---------- Input for this task ----------

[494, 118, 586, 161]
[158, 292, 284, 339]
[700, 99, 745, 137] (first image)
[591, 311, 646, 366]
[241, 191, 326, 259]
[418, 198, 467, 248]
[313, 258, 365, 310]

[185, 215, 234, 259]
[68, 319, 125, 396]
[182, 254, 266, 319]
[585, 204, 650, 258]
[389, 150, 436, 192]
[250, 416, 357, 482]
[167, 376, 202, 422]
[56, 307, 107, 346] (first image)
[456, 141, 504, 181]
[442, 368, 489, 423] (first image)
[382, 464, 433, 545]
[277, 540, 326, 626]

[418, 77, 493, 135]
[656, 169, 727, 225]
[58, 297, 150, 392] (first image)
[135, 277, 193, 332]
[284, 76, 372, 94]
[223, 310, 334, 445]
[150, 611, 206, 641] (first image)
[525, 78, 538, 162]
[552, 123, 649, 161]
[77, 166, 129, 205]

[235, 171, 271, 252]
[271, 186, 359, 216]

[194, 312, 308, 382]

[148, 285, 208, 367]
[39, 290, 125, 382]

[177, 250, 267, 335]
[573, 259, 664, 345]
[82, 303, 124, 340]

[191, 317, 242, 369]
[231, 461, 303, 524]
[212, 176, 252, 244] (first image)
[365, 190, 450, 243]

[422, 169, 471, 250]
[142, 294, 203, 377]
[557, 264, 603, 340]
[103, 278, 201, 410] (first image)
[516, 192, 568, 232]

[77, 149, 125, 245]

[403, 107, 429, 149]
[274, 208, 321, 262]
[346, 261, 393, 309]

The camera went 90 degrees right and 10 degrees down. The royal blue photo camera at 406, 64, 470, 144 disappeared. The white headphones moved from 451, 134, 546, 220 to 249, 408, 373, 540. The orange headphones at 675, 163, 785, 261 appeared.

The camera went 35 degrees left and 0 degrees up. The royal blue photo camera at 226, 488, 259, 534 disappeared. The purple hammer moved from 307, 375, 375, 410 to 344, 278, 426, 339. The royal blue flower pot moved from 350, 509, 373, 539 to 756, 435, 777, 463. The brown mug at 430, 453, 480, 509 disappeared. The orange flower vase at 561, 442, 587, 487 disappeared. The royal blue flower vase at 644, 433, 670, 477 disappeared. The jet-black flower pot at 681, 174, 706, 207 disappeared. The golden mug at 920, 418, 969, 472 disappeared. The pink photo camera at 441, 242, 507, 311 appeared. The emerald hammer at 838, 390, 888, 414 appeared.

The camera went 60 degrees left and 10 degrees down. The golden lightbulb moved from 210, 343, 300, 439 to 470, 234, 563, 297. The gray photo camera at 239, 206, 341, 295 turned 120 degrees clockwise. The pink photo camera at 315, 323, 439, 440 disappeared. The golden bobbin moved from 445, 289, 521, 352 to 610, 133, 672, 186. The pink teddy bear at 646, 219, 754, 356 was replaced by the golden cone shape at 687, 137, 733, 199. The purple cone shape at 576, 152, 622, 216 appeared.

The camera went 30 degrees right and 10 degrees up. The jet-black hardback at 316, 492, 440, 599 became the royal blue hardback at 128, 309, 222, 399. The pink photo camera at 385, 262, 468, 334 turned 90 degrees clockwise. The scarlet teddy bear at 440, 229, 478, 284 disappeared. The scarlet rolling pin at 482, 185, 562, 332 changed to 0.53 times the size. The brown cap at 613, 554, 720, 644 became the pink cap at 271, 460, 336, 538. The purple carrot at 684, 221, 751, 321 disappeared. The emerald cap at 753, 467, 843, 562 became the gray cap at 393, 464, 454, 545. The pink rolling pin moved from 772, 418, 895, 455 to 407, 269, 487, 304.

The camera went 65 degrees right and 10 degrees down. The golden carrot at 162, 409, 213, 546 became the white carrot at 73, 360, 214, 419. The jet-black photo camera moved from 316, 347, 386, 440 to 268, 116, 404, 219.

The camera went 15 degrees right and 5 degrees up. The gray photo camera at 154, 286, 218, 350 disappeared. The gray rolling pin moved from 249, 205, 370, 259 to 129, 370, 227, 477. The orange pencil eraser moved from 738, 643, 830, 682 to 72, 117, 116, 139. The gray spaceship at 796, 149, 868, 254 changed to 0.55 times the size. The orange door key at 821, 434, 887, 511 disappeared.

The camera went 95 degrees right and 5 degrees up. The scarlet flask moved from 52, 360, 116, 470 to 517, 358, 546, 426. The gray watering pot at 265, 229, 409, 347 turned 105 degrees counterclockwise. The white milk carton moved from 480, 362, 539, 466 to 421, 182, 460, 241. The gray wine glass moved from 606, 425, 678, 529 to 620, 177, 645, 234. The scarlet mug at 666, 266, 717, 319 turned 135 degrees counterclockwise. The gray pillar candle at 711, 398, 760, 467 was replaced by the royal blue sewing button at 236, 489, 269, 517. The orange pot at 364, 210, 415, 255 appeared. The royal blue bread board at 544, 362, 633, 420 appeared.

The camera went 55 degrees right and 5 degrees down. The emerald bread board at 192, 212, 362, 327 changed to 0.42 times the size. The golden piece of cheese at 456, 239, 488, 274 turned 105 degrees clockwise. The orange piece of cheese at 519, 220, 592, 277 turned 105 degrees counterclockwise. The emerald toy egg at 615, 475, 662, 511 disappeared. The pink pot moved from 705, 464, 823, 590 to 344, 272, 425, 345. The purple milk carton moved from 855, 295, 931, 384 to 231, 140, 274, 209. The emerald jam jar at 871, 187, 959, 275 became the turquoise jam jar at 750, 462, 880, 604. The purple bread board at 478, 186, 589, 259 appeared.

----------

> **Work to complete**
Write out exactly the lines above between the line with "[82, 303, 124, 340]" and the line with "[346, 261, 393, 309]", inclusive, and nothing beyond them.

> **Response to this exercise**
[82, 303, 124, 340]

[191, 317, 242, 369]
[231, 461, 303, 524]
[212, 176, 252, 244] (first image)
[365, 190, 450, 243]

[422, 169, 471, 250]
[142, 294, 203, 377]
[557, 264, 603, 340]
[103, 278, 201, 410] (first image)
[516, 192, 568, 232]

[77, 149, 125, 245]

[403, 107, 429, 149]
[274, 208, 321, 262]
[346, 261, 393, 309]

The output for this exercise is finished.